Counting task data:
══════

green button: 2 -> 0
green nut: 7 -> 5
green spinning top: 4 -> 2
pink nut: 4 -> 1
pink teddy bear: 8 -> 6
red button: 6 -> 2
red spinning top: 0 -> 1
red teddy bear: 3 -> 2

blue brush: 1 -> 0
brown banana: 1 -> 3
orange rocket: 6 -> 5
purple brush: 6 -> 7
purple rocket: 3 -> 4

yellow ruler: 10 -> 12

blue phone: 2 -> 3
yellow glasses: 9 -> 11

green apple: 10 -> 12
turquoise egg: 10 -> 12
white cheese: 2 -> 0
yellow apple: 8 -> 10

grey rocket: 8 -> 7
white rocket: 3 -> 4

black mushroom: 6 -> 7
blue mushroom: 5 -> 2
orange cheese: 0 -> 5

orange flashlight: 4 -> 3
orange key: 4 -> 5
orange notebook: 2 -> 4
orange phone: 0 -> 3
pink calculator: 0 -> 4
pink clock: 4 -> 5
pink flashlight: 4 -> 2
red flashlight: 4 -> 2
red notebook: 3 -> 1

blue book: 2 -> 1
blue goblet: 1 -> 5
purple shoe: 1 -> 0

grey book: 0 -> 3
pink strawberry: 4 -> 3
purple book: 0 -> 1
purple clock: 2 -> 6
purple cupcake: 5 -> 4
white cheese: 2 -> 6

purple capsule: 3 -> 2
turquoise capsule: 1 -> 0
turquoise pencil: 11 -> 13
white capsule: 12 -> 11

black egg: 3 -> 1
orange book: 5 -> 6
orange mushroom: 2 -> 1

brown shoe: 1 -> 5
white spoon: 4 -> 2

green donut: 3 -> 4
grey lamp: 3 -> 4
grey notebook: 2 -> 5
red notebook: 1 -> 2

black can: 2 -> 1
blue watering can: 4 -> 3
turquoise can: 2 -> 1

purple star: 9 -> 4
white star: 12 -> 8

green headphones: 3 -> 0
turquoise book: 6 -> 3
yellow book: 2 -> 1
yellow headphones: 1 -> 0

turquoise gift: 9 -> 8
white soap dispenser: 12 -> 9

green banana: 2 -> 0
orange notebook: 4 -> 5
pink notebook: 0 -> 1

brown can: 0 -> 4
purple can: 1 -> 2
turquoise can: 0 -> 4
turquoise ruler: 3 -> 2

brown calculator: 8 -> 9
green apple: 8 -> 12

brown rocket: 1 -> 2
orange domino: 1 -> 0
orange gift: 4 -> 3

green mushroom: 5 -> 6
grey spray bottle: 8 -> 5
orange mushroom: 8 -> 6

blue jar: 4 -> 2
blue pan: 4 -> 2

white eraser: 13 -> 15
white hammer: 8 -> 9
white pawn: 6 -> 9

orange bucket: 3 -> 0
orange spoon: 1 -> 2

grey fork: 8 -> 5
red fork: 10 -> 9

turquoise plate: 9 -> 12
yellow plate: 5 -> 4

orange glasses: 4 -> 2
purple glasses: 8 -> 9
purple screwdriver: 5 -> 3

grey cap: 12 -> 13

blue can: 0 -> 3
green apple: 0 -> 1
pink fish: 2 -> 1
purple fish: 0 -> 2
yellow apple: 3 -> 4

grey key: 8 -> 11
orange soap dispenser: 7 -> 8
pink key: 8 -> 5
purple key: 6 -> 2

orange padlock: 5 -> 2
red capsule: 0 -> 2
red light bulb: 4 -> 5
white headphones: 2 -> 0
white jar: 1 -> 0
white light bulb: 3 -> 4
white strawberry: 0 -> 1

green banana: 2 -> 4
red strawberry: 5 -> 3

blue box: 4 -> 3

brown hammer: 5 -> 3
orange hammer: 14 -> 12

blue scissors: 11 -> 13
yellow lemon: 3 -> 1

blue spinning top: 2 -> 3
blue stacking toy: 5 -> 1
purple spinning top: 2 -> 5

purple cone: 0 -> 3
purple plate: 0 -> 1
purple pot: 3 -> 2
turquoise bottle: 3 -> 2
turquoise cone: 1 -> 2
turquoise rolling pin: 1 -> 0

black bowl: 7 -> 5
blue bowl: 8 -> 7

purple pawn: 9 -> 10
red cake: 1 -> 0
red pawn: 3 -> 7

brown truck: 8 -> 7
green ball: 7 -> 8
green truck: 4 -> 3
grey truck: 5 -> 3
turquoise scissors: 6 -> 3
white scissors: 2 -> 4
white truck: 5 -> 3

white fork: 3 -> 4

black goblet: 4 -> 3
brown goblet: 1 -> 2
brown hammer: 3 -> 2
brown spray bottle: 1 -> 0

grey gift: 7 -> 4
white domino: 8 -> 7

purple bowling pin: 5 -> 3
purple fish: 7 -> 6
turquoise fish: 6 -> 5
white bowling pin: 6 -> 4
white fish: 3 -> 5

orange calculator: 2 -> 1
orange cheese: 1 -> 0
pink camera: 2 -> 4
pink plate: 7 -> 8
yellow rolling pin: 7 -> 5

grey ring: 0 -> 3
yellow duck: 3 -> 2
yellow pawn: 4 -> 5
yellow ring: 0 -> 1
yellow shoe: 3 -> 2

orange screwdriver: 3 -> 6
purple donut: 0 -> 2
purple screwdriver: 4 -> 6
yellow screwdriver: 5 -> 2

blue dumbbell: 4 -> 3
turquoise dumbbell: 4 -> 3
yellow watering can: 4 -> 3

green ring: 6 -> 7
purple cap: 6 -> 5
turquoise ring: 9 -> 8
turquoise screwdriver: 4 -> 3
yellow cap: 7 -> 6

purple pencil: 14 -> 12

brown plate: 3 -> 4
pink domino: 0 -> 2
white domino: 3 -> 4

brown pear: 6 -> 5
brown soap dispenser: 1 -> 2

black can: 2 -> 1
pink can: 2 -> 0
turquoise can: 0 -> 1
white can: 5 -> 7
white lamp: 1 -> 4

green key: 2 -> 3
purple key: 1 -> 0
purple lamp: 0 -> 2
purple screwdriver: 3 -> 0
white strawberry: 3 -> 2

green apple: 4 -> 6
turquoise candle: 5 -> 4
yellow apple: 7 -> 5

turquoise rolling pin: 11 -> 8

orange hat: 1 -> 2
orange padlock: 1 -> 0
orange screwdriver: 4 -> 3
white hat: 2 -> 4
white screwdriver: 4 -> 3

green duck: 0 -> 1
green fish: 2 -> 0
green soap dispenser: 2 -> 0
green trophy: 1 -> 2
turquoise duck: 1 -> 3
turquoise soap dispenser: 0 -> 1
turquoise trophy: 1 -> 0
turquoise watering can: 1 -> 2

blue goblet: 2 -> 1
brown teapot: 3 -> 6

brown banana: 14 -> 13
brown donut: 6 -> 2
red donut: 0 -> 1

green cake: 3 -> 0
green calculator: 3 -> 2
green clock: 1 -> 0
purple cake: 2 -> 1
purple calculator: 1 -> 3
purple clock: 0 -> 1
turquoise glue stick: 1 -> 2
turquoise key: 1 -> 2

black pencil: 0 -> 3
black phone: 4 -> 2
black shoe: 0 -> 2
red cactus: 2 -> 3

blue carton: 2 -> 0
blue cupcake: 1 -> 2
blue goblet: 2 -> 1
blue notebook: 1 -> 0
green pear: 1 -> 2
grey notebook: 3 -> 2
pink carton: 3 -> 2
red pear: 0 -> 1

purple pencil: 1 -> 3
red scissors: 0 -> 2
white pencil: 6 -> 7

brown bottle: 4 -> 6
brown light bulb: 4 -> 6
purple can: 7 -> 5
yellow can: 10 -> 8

══════

ACTION ITEM – Could you return every line from the entries above in which the string "fork" occurs?

YOUR RESPONSE –
grey fork: 8 -> 5
red fork: 10 -> 9
white fork: 3 -> 4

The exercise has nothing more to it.